What is required:
Starting with the line containing "camera: 15 degrees right, 15 degrees down" and going on through the line containing "(771, 273) = (871, 371): purple", return the lines of the data below exactly, and only those.

The records:

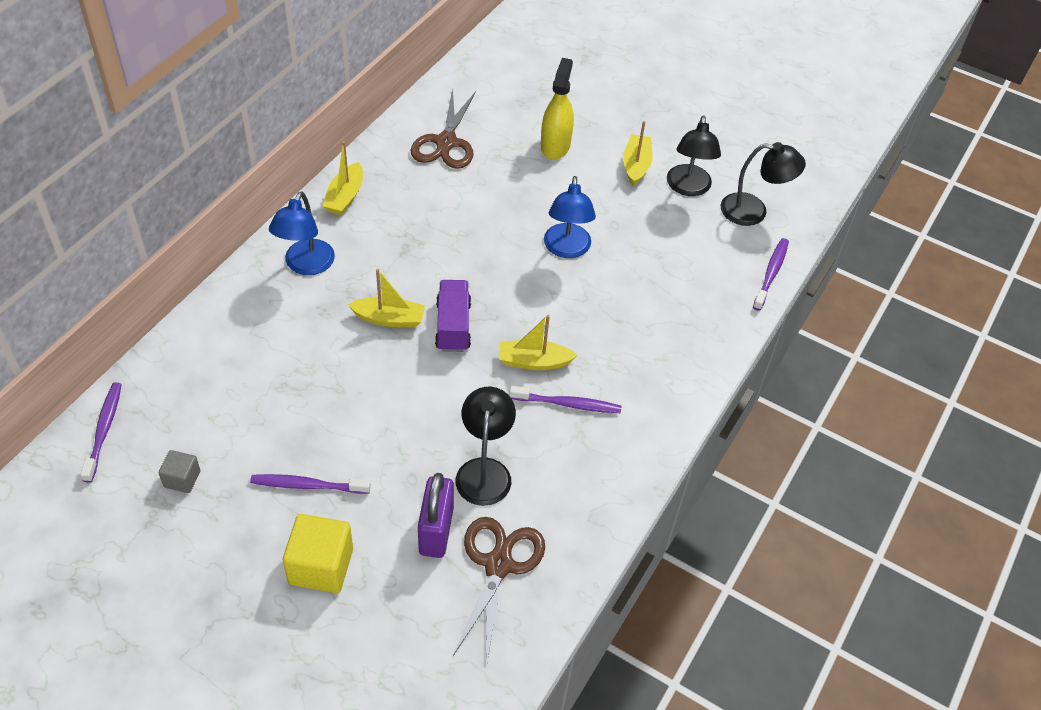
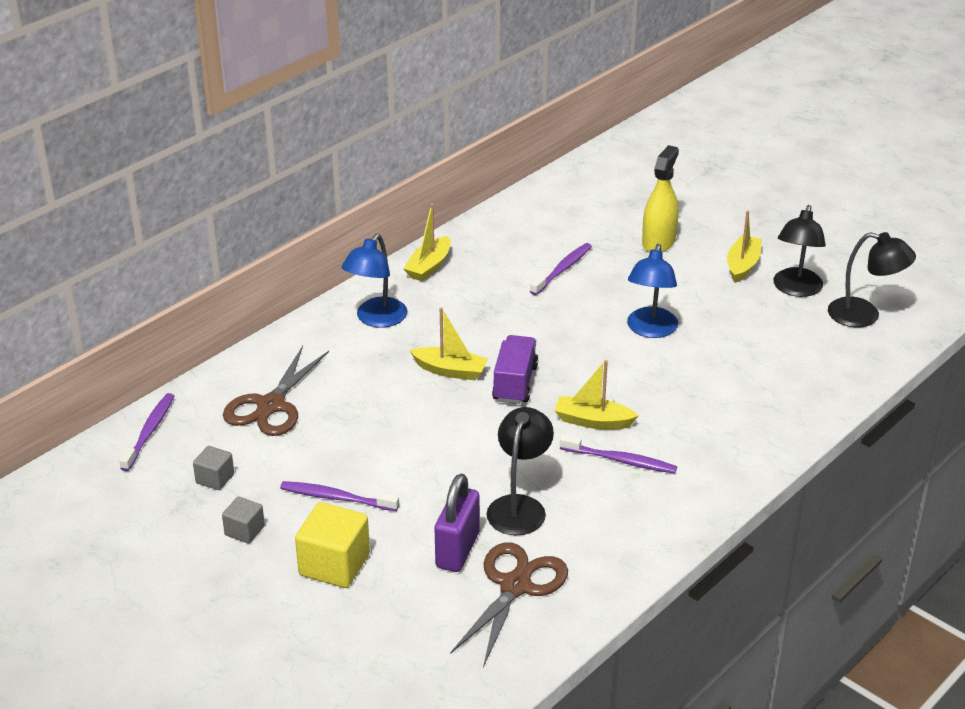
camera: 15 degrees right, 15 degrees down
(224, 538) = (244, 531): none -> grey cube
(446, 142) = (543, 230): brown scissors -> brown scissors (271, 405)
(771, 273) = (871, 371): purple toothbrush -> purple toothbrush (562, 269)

---

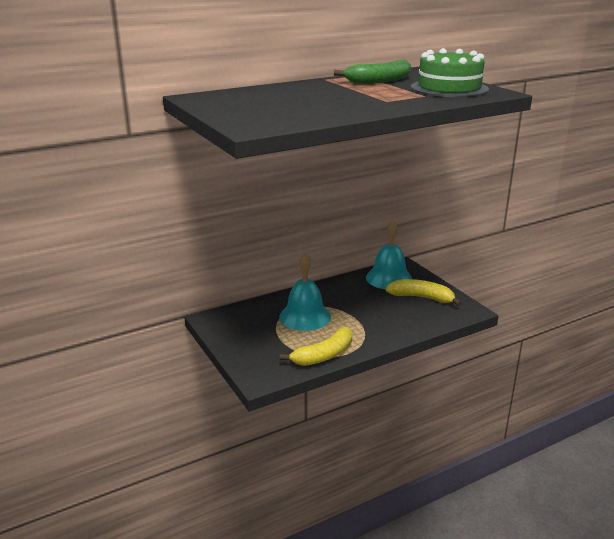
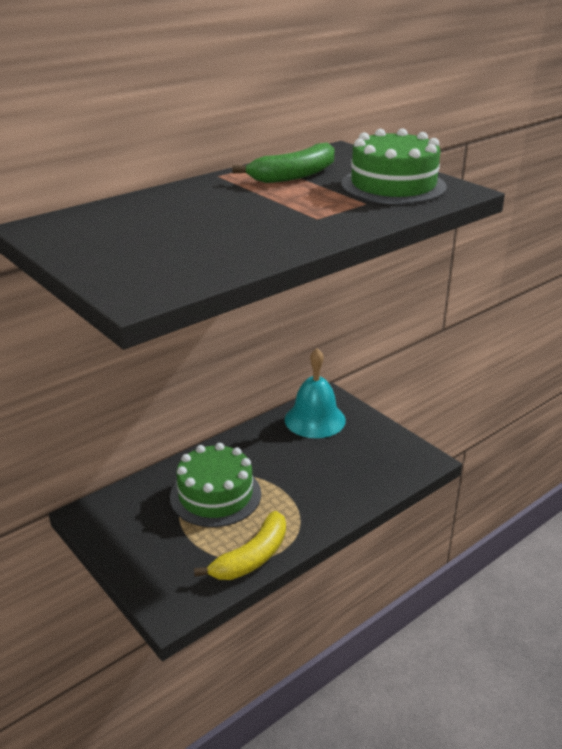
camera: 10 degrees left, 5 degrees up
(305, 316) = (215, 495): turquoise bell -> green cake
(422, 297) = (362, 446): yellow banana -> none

Solved problem:
camera: 15 degrees right, 15 degrees down
(224, 538) = (244, 531): none -> grey cube
(446, 142) = (543, 230): brown scissors -> brown scissors (271, 405)
(771, 273) = (871, 371): purple toothbrush -> purple toothbrush (562, 269)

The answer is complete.